_BRIEF_
In the entries below, which lines run from the one containing "LINE pin AO: RX -> A0" to the one containing "OLED2 pin SCL: 15 -> A3"? Copy exactly those lines, ends included, and no others.

_INFORMATION SUPPLIED_
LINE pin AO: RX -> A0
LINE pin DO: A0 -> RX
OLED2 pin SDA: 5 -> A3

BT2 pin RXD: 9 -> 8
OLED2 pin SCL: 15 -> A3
---
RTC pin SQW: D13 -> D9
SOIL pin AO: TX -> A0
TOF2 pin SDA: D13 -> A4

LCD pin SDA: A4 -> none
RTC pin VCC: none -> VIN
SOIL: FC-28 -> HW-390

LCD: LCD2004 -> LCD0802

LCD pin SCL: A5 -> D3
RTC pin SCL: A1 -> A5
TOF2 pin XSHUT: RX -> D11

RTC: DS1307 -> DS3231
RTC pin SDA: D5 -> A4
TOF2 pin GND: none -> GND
...
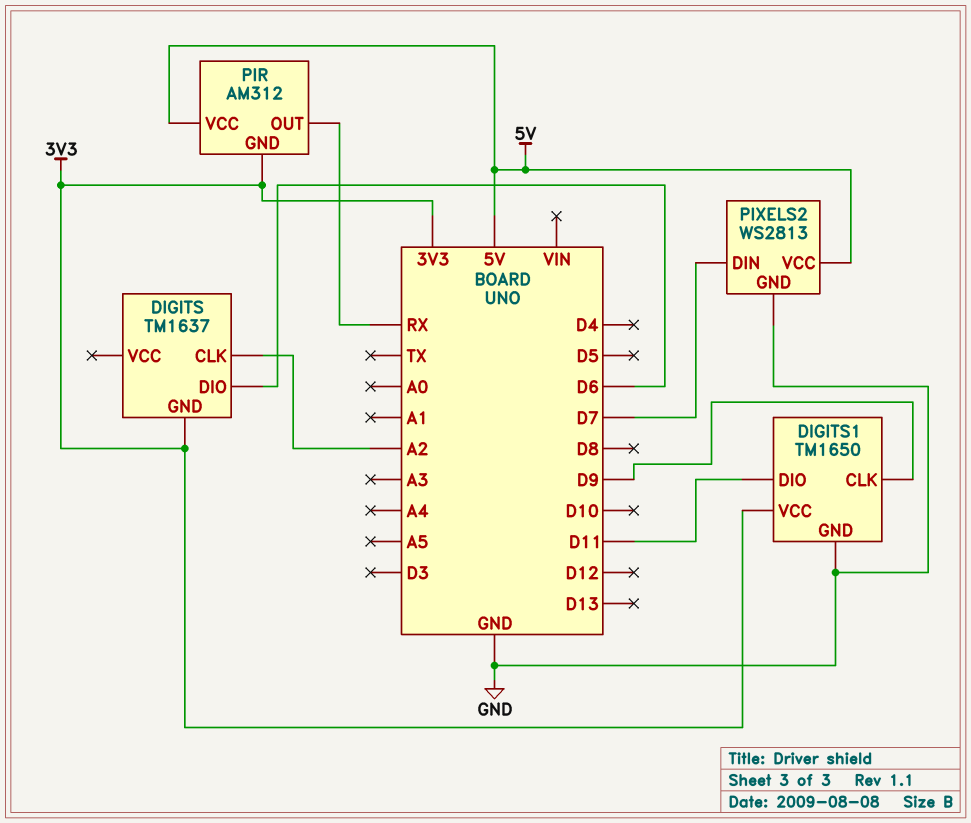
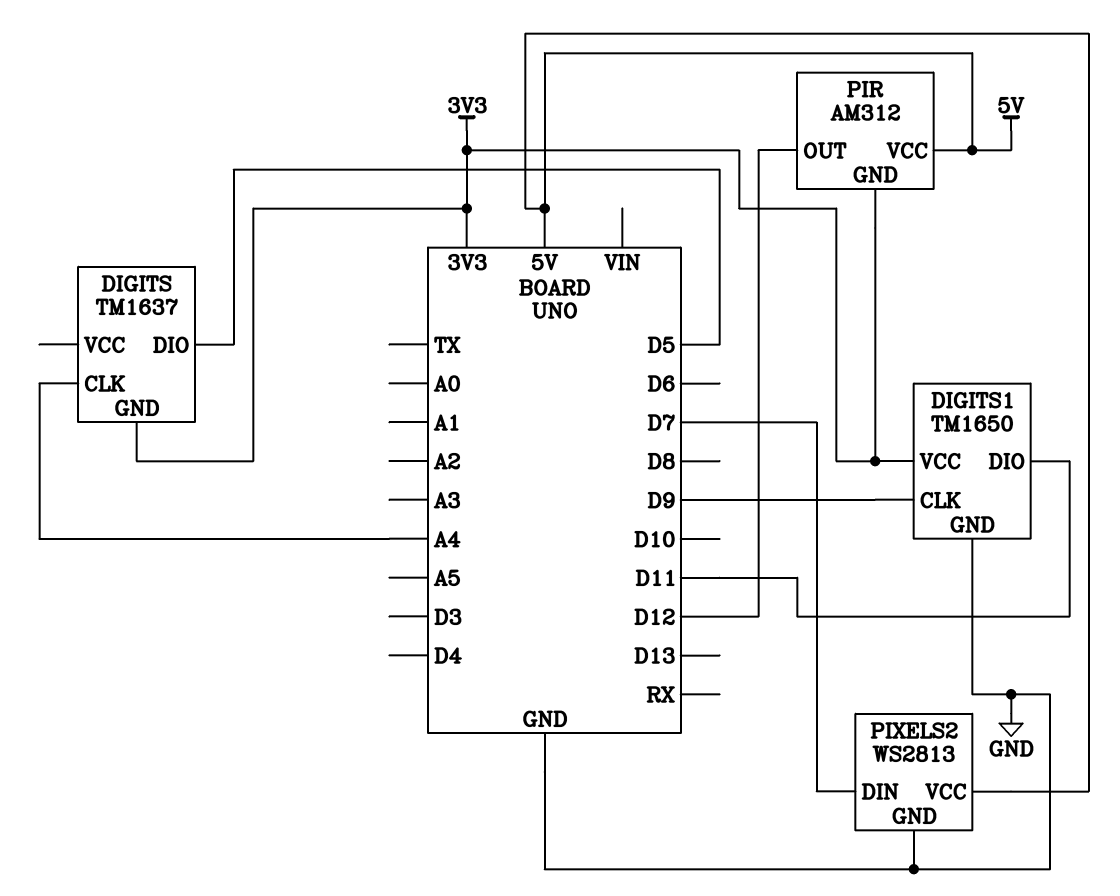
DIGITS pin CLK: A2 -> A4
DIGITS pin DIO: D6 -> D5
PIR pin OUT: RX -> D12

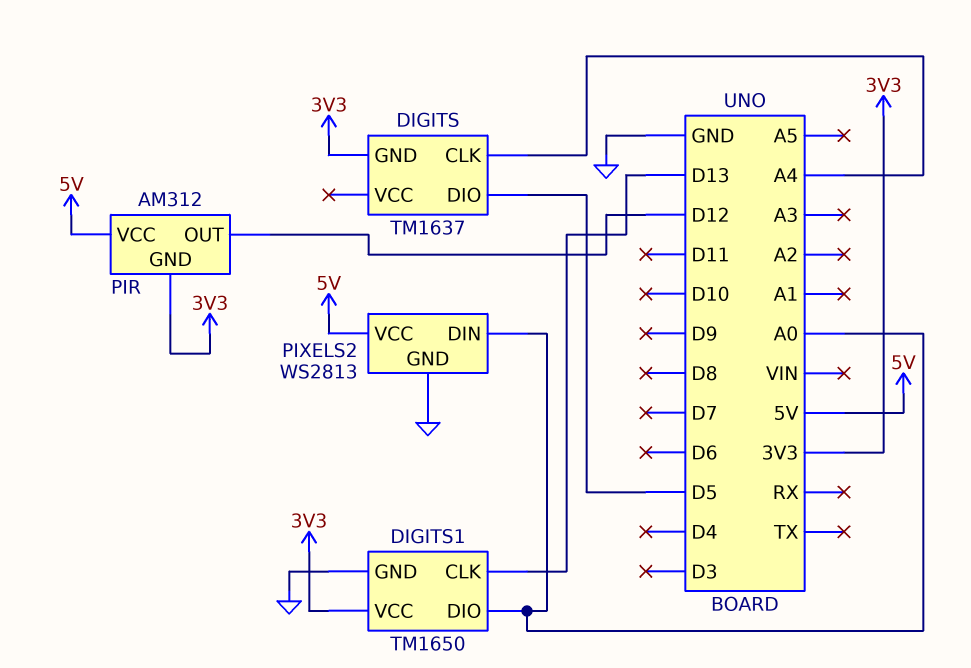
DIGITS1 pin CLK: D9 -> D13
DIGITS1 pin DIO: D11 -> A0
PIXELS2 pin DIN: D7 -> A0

_EXERCISE ANSWER_
LINE pin AO: RX -> A0
LINE pin DO: A0 -> RX
OLED2 pin SDA: 5 -> A3

BT2 pin RXD: 9 -> 8
OLED2 pin SCL: 15 -> A3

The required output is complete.